> EXERCISE:
Repeat every line of text in the rows below word for word, and leave the pictures out.

> STORED DATA:
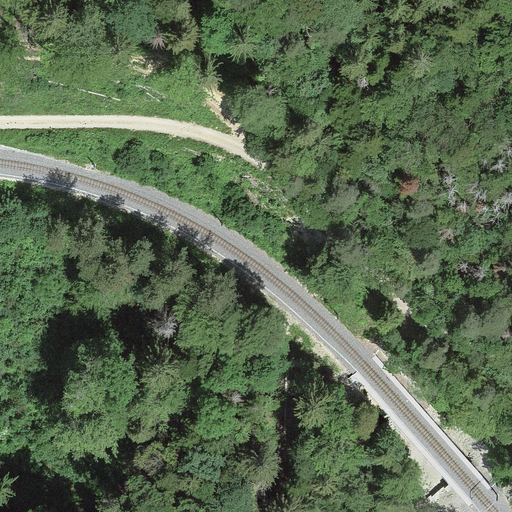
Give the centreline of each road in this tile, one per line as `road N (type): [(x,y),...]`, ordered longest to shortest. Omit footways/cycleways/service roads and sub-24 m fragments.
road 1 (track): [(511,369),(444,335),(254,152),(211,134),(128,119),(0,120)]
road 2 (track): [(0,52),(153,72),(220,96),(245,124),(254,152)]
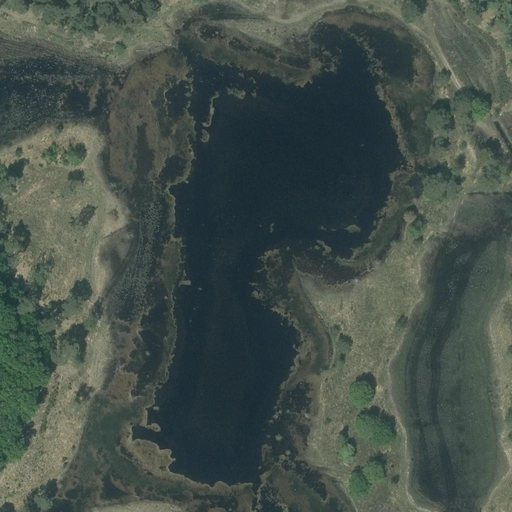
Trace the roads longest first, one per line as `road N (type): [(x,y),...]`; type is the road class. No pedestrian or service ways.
road 1 (track): [(337,0),(290,20),(224,16),(78,33),(0,9)]
road 2 (track): [(511,172),(469,117),(429,29)]
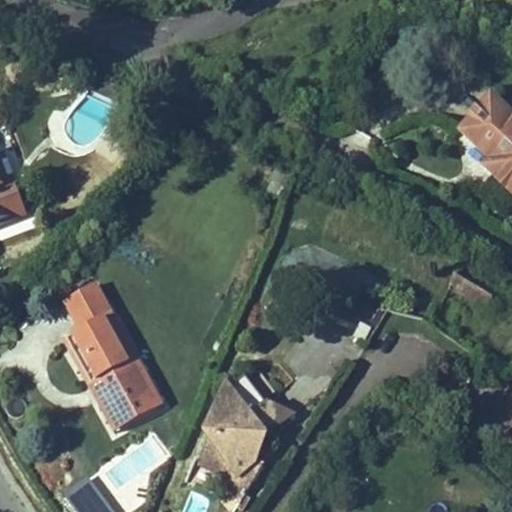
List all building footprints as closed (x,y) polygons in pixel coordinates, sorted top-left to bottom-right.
[(511,118),(493,101),(463,134),(492,162),(486,168),(511,191),(511,118)] [(276,176),(268,193),(281,198),(288,180),(276,176)] [(0,181),(0,225),(23,217),(13,190),(4,193),(0,181)] [(458,273),(450,286),(486,308),(494,295),(458,273)] [(115,318),(98,288),(72,303),(88,332),(81,335),(71,341),(82,363),(76,366),(90,390),(96,386),(103,399),(97,402),(107,420),(113,417),(121,432),(156,412),(138,380),(134,382),(126,369),(131,367),(106,323),(115,318)] [(65,307),(81,335),(88,332),(72,303),(65,307)] [(164,407),(115,318),(106,323),(131,367),(126,369),(134,382),(138,380),(156,412),(164,407)] [(71,341),(65,345),(76,366),(82,363),(71,341)] [(96,386),(90,390),(97,402),(103,399),(96,386)] [(229,387),(220,408),(224,411),(238,400),(229,387)] [(250,392),(239,401),(251,417),(262,409),(250,392)] [(212,439),(201,464),(222,472),(220,476),(241,504),(266,467),(258,465),(261,456),(256,454),(259,445),(266,441),(284,428),(266,405),(262,409),(251,417),(239,401),(238,400),(224,411),(220,408),(207,436),(212,439)] [(266,405),(284,428),(296,418),(266,405)] [(113,417),(107,420),(115,435),(121,432),(113,417)] [(256,454),(261,456),(266,441),(259,445),(256,454)] [(222,472),(201,464),(200,468),(220,476),(222,472)] [(65,492),(79,511),(115,511),(89,475),(65,492)]
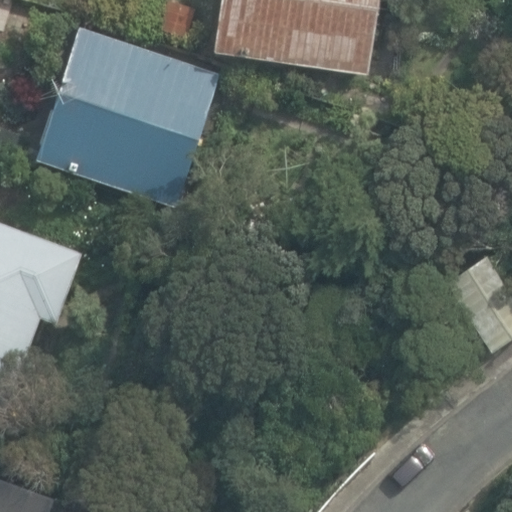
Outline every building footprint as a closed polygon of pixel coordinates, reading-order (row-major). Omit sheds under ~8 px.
[(160,29),(187,38),(197,9),(170,0),(160,29)] [(214,0),(209,43),(363,64),(372,0),(214,0)] [(28,152),(170,198),(212,68),(70,23),(28,152)] [(74,245),(0,219),(0,396),(29,312),(49,319),(74,245)] [(439,277),(486,343),(511,324),(511,301),(476,251),(439,277)] [(0,475),(0,511),(82,511),(85,503),(0,475)]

> RESULT:
Give the centreline of each road in this tile, one per line as `road N (type): [(x,y),...]`, ordered longest to shortest. Omit footways/cycleways/service roads and sub-24 m fragments.
road 1 (track): [(511,369),(444,335),(254,152),(211,134),(128,119),(0,120)]
road 2 (track): [(0,52),(153,72),(220,96),(245,124),(254,152)]
Trace the roads longest first, one per line as `road N (type): [(x,y),...]`; type is the road class. No pedestrian or service ways.
road 1 (track): [(337,0),(290,20),(224,16),(78,33),(0,9)]
road 2 (track): [(511,172),(469,117),(429,29)]
List all building footprints as closed (x,y) polygons in pixel coordinates, sorted top-left to bottom-right.
[(511,118),(493,101),(463,134),(492,162),(486,168),(511,191),(511,118)] [(276,176),(268,193),(281,198),(288,180),(276,176)] [(0,181),(0,225),(23,217),(13,190),(4,193),(0,181)] [(458,273),(450,286),(486,308),(494,295),(458,273)] [(115,318),(98,288),(72,303),(88,332),(81,335),(71,341),(82,363),(76,366),(90,390),(96,386),(103,399),(97,402),(107,420),(113,417),(121,432),(156,412),(138,380),(134,382),(126,369),(131,367),(106,323),(115,318)] [(65,307),(81,335),(88,332),(72,303),(65,307)] [(164,407),(115,318),(106,323),(131,367),(126,369),(134,382),(138,380),(156,412),(164,407)] [(71,341),(65,345),(76,366),(82,363),(71,341)] [(96,386),(90,390),(97,402),(103,399),(96,386)] [(229,387),(220,408),(224,411),(238,400),(229,387)] [(250,392),(239,401),(251,417),(262,409),(250,392)] [(212,439),(201,464),(222,472),(220,476),(241,504),(266,467),(258,465),(261,456),(256,454),(259,445),(266,441),(284,428),(266,405),(262,409),(251,417),(239,401),(238,400),(224,411),(220,408),(207,436),(212,439)] [(266,405),(284,428),(296,418),(266,405)] [(113,417),(107,420),(115,435),(121,432),(113,417)] [(256,454),(261,456),(266,441),(259,445),(256,454)] [(222,472),(201,464),(200,468),(220,476),(222,472)] [(65,492),(79,511),(115,511),(89,475),(65,492)]
Outline every building footprint as a closed polygon of pixel coordinates, reading-order (row-major). Omit sheds under ~8 px.
[(160,29),(187,38),(197,9),(170,0),(160,29)] [(214,0),(209,43),(363,64),(372,0),(214,0)] [(28,152),(170,198),(212,68),(70,23),(28,152)] [(74,245),(0,219),(0,396),(29,312),(49,319),(74,245)] [(439,277),(486,343),(511,324),(511,301),(476,251),(439,277)] [(0,475),(0,511),(82,511),(85,503),(0,475)]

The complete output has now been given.